### SOURCE RECORDS
BEGIN
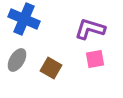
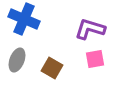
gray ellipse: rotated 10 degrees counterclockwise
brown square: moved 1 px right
END
BEGIN
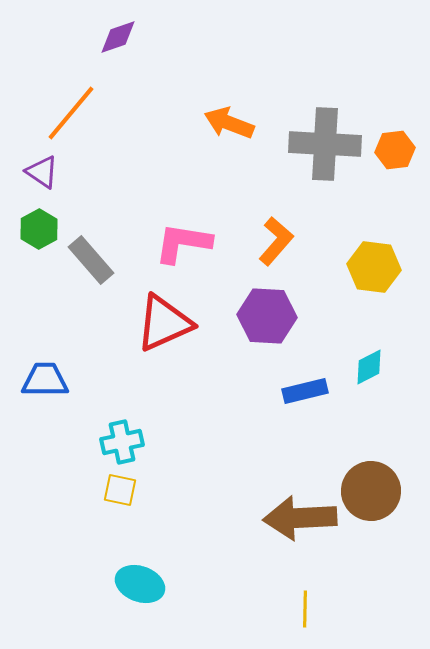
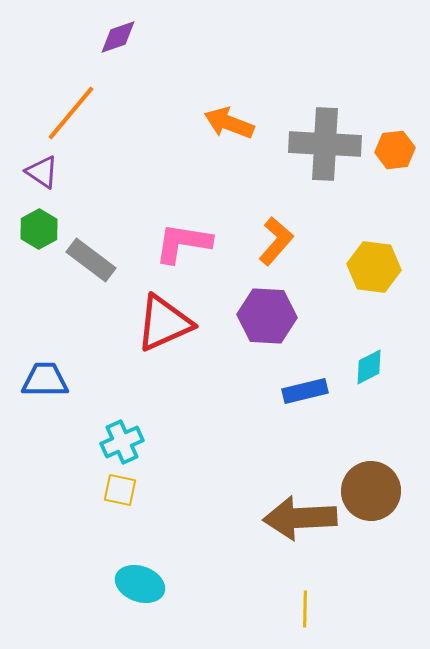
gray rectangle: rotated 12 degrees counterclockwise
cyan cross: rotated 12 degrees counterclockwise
END
BEGIN
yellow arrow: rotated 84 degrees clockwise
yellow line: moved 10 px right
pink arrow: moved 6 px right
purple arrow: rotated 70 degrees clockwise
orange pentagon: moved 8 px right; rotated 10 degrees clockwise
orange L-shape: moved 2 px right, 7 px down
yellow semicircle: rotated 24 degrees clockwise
END
The range runs from the line above containing "purple arrow: rotated 70 degrees clockwise" to the line containing "yellow semicircle: rotated", inclusive. Restate those lines word for word and no others.

purple arrow: rotated 70 degrees clockwise
orange pentagon: moved 8 px right; rotated 10 degrees clockwise
orange L-shape: moved 2 px right, 7 px down
yellow semicircle: rotated 24 degrees clockwise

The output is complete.